Using the material below, copy every line where "AGND" appears.
---- Material shown
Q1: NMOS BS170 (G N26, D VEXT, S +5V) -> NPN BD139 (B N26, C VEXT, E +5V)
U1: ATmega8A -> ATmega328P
--------
---- Material shown
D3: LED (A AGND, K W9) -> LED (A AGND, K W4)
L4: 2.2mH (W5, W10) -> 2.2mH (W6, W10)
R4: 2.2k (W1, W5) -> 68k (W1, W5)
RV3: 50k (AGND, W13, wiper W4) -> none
--------
---- Material shown
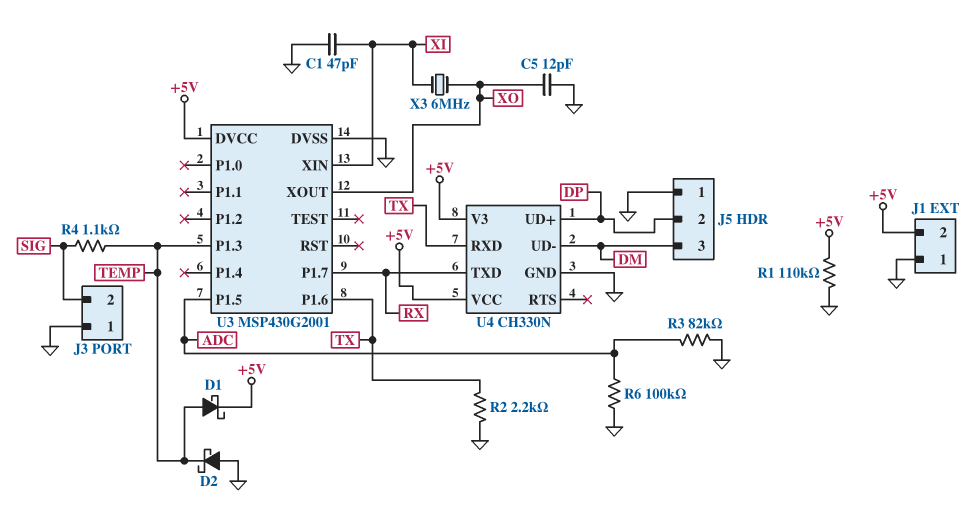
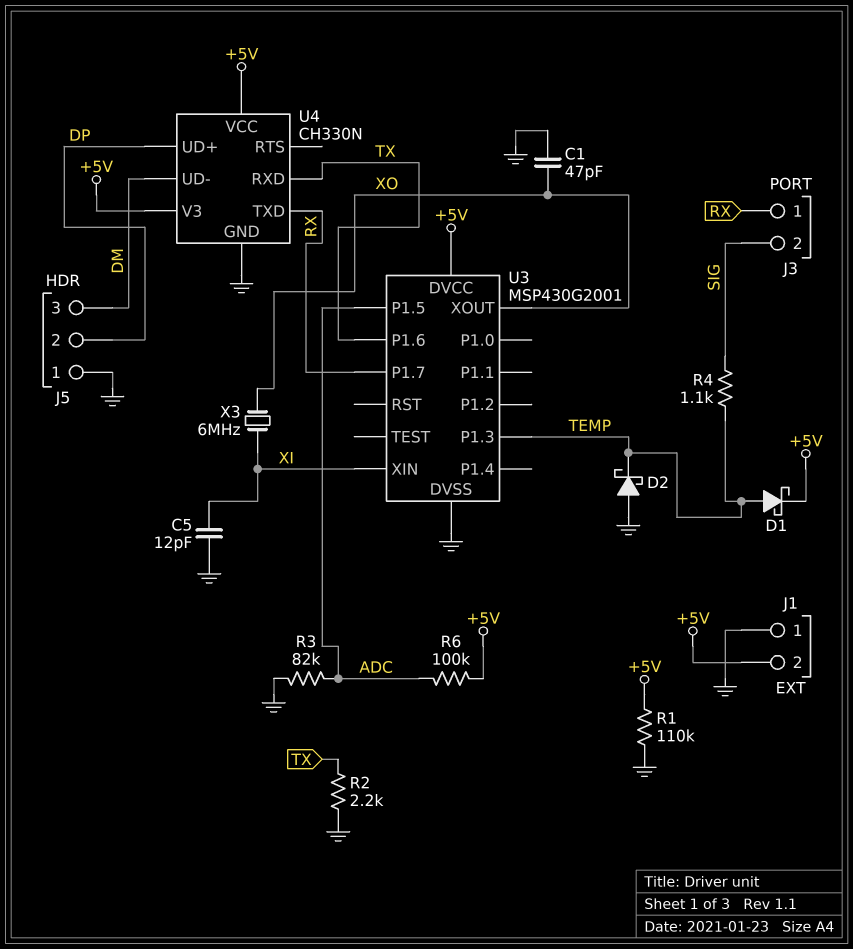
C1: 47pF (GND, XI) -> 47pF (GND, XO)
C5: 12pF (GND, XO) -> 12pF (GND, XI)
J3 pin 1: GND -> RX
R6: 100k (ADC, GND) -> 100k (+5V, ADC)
--------
> Answer to this exercise
D3: LED (A AGND, K W9) -> LED (A AGND, K W4)
RV3: 50k (AGND, W13, wiper W4) -> none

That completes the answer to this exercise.